== Assigned task ==
Verbatim transcription with images omitted: return the entries below in full.

*** Opening Supplied data ***

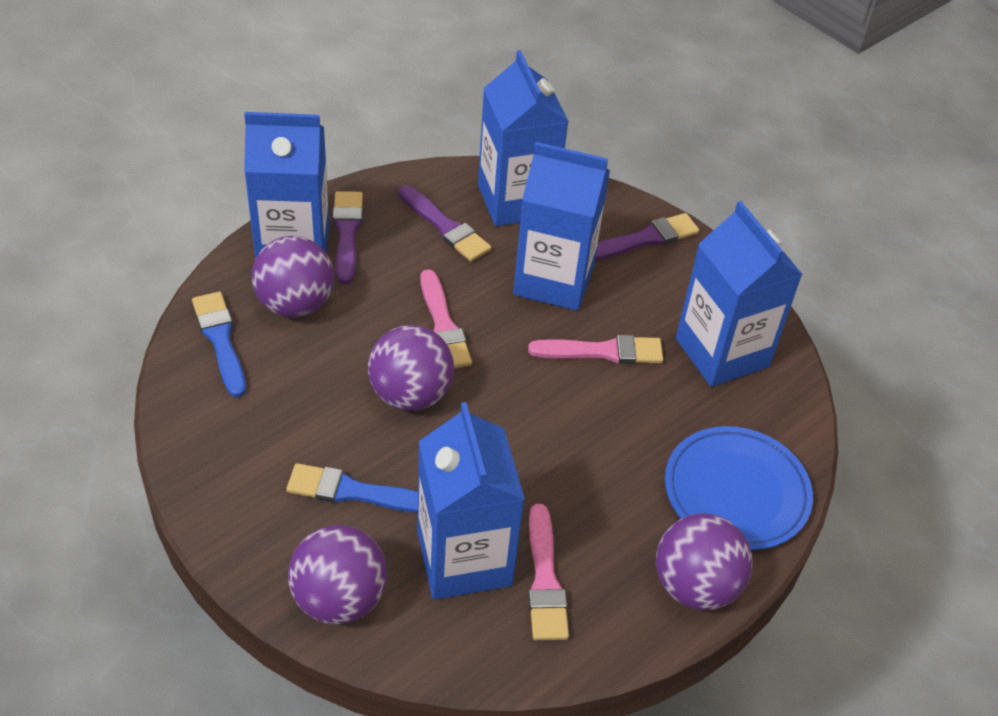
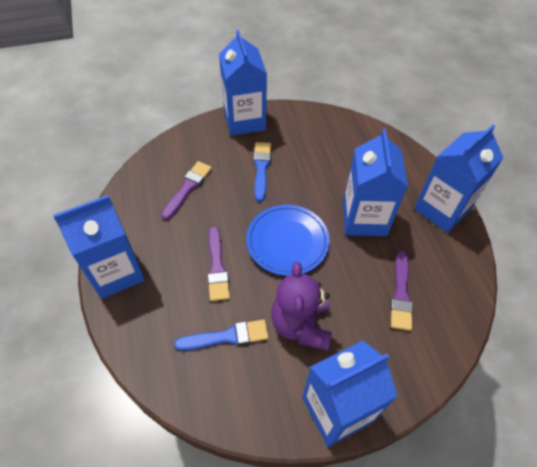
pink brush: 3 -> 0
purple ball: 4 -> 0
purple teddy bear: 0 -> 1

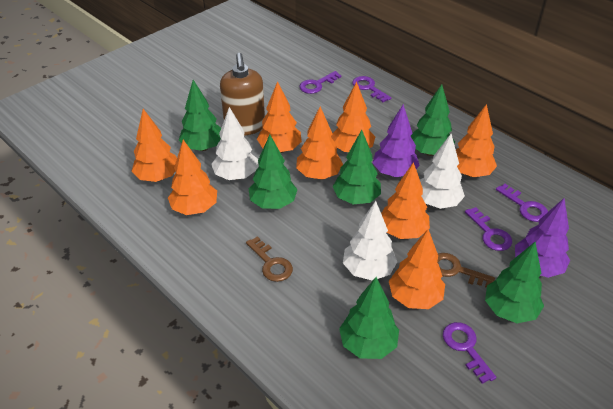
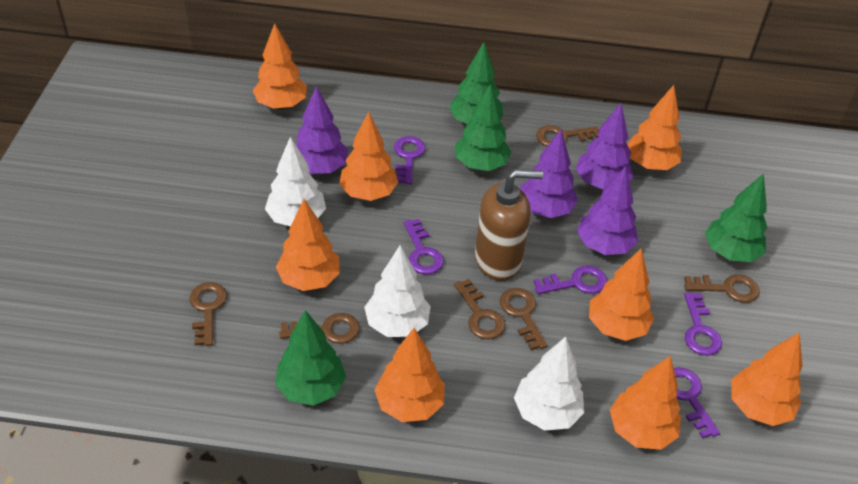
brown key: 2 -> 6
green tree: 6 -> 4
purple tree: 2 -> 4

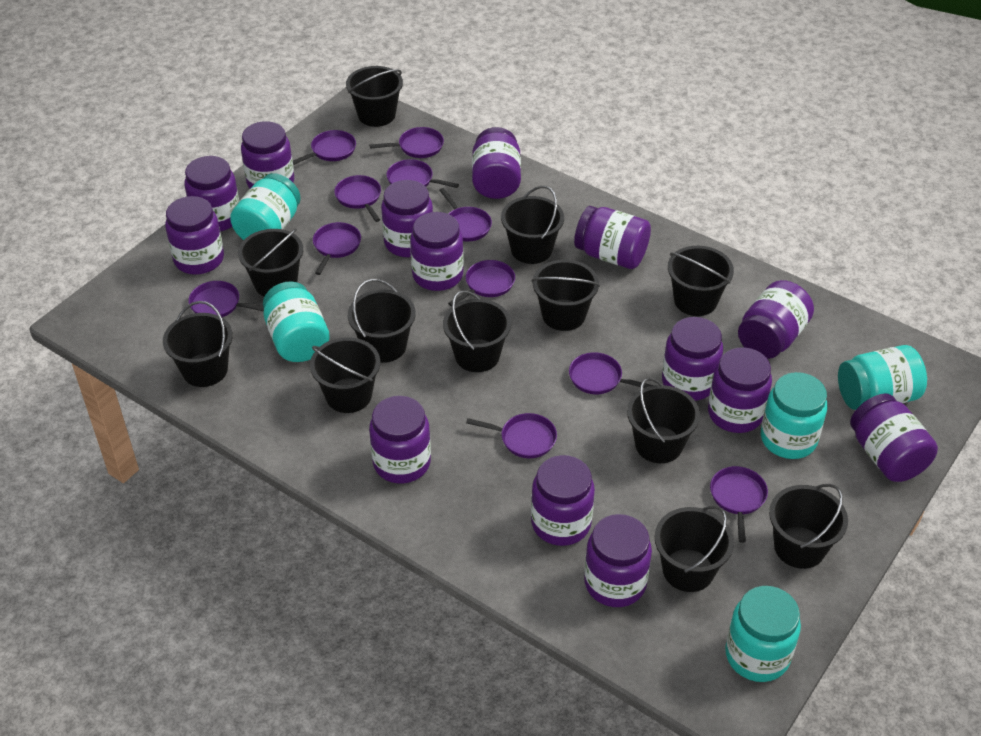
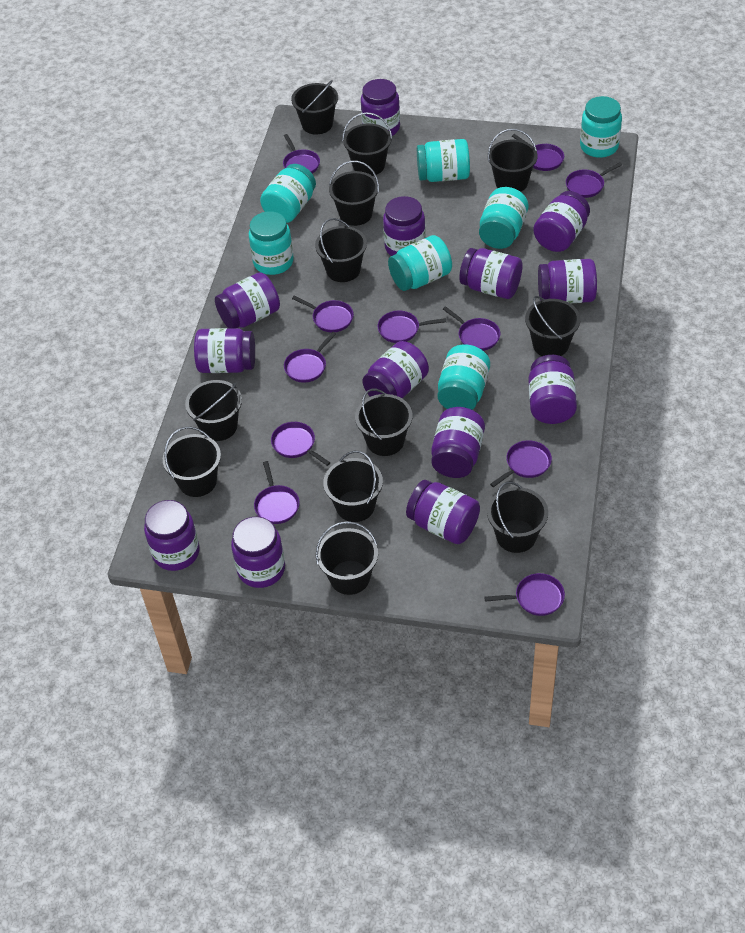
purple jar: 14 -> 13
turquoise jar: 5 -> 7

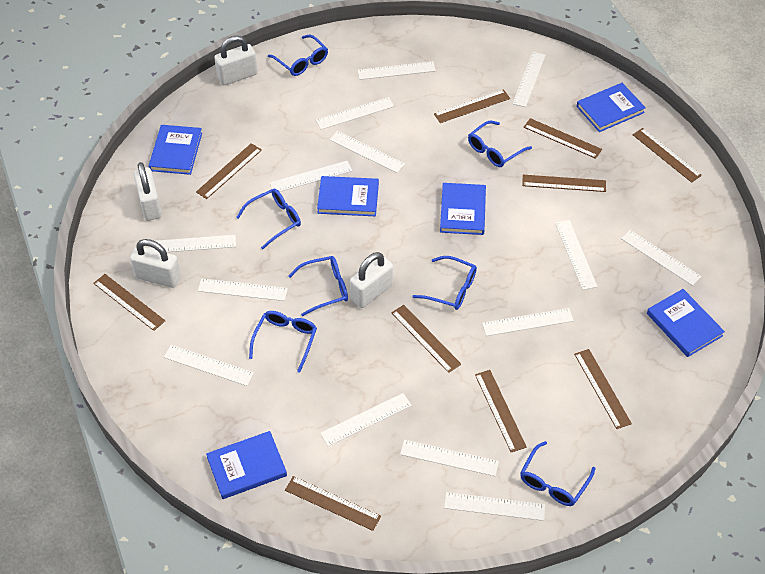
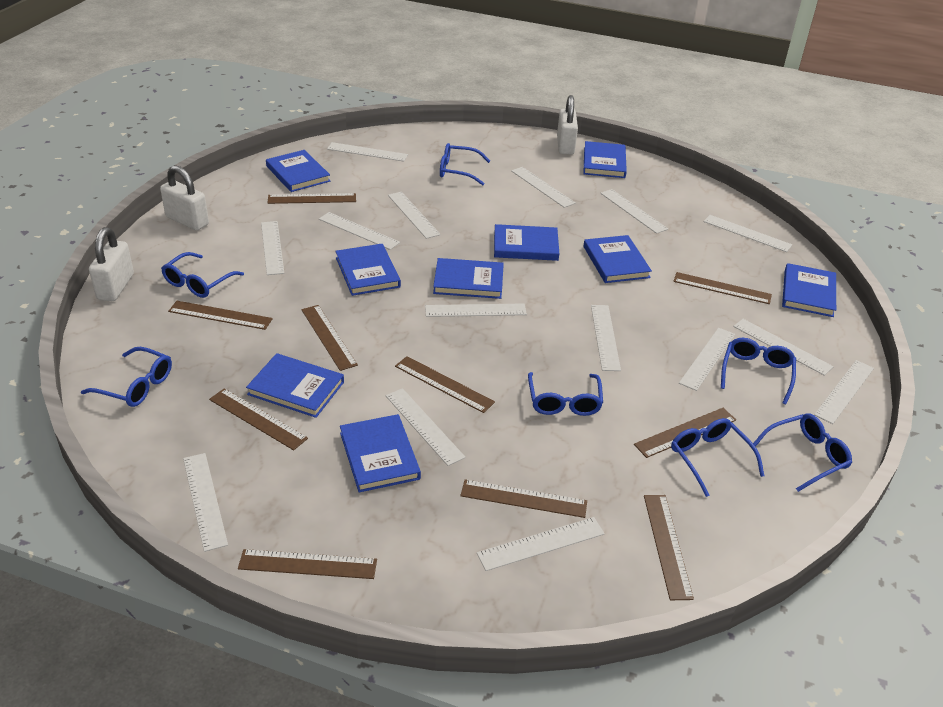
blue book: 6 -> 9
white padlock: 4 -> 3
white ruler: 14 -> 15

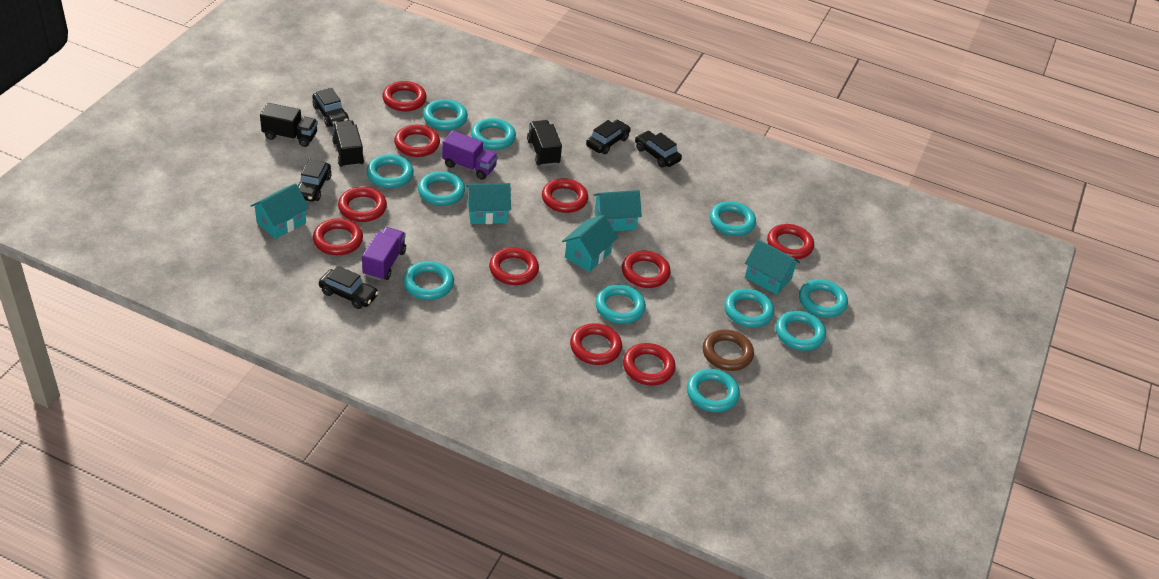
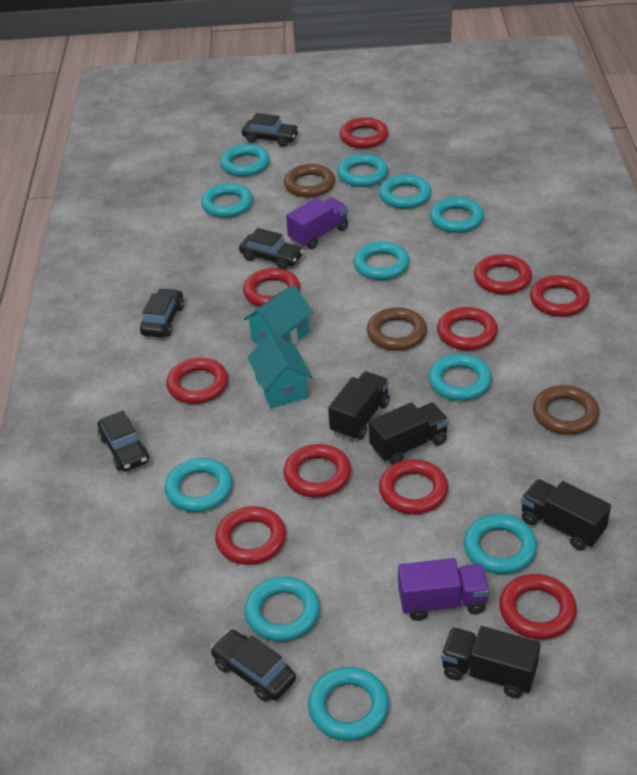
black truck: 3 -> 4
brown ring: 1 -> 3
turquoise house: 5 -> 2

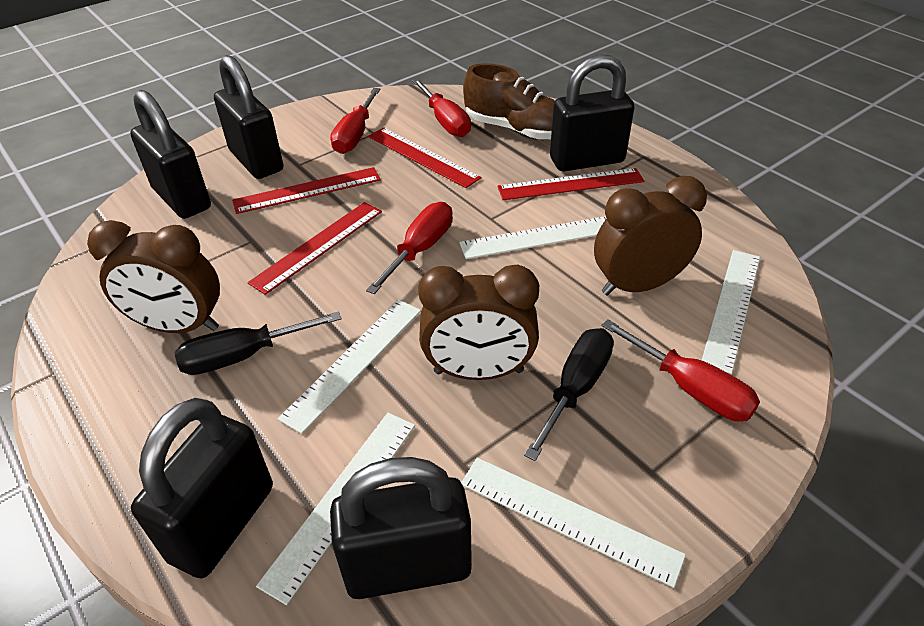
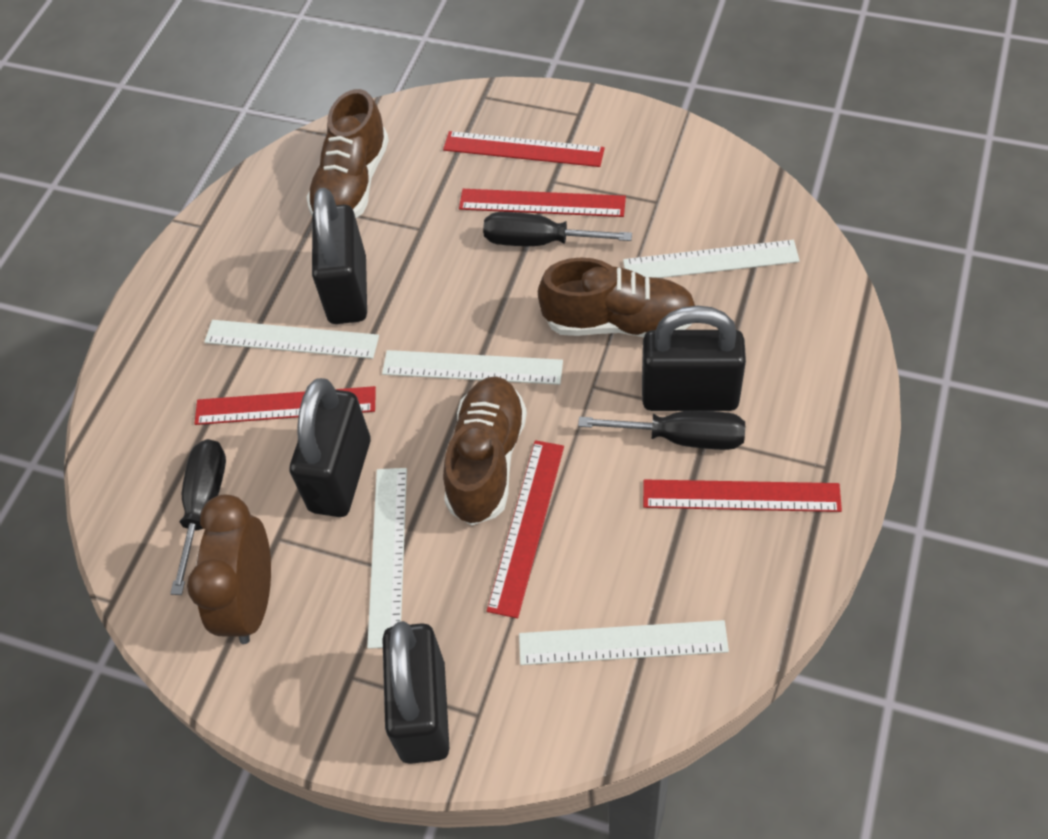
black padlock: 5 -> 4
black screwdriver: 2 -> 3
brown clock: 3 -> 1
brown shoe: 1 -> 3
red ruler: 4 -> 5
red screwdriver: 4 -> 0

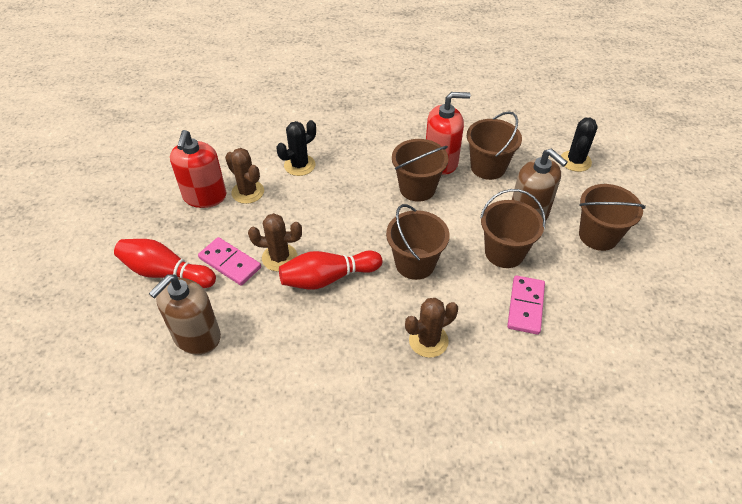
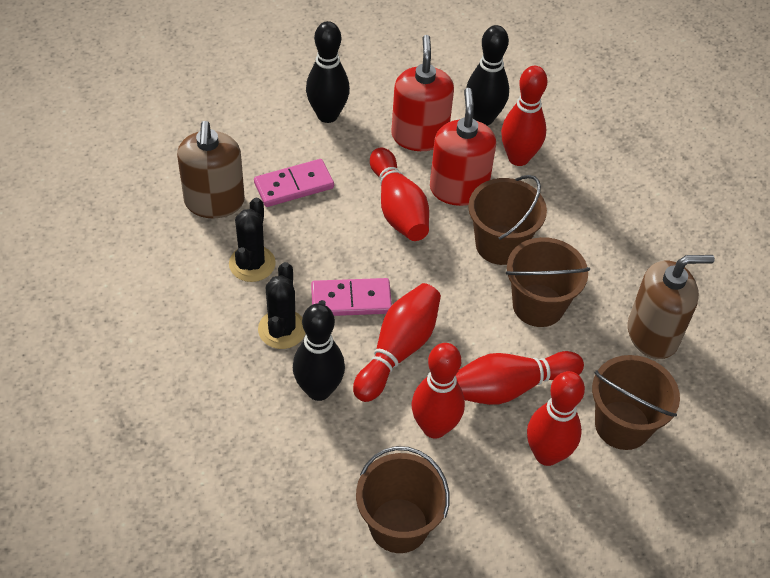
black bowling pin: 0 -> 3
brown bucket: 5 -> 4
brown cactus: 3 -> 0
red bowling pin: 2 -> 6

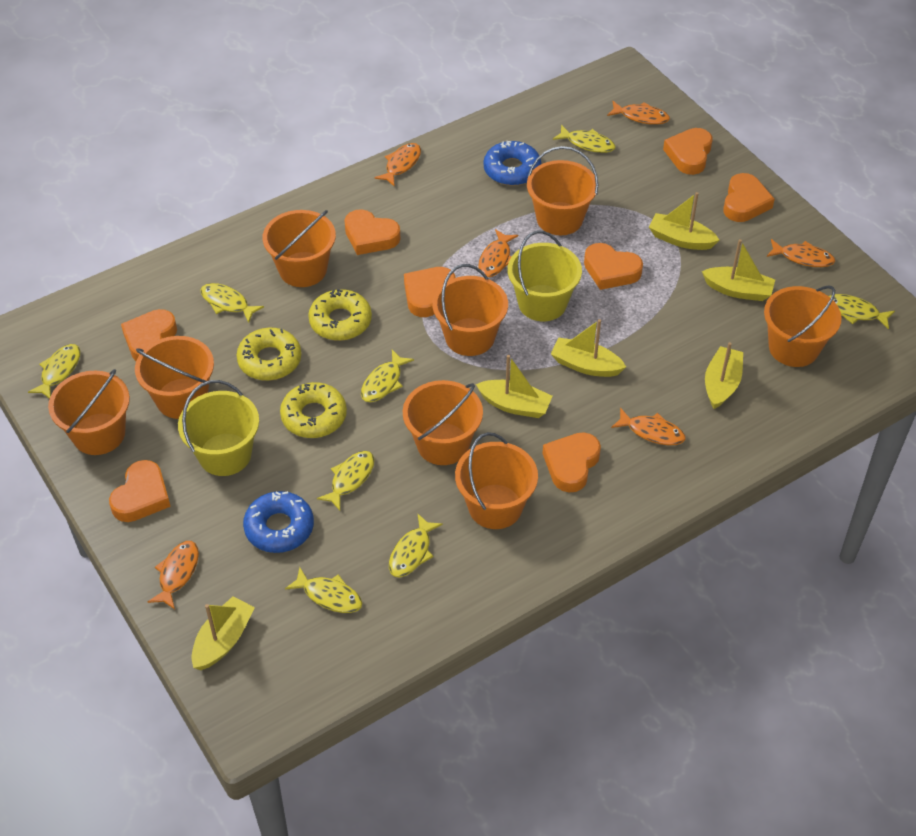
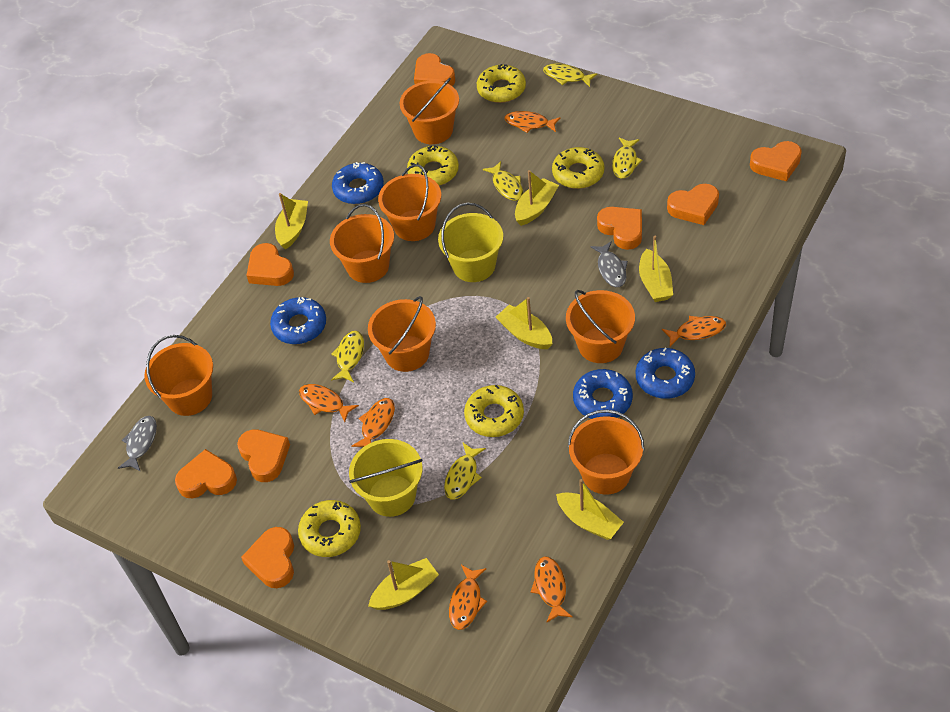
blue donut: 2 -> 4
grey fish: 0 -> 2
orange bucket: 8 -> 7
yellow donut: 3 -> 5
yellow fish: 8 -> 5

*** Closing Supplied data ***

== Solution for this task ==
pink brush: 3 -> 0
purple ball: 4 -> 0
purple teddy bear: 0 -> 1

brown key: 2 -> 6
green tree: 6 -> 4
purple tree: 2 -> 4

purple jar: 14 -> 13
turquoise jar: 5 -> 7

blue book: 6 -> 9
white padlock: 4 -> 3
white ruler: 14 -> 15

black truck: 3 -> 4
brown ring: 1 -> 3
turquoise house: 5 -> 2

black padlock: 5 -> 4
black screwdriver: 2 -> 3
brown clock: 3 -> 1
brown shoe: 1 -> 3
red ruler: 4 -> 5
red screwdriver: 4 -> 0

black bowling pin: 0 -> 3
brown bucket: 5 -> 4
brown cactus: 3 -> 0
red bowling pin: 2 -> 6

blue donut: 2 -> 4
grey fish: 0 -> 2
orange bucket: 8 -> 7
yellow donut: 3 -> 5
yellow fish: 8 -> 5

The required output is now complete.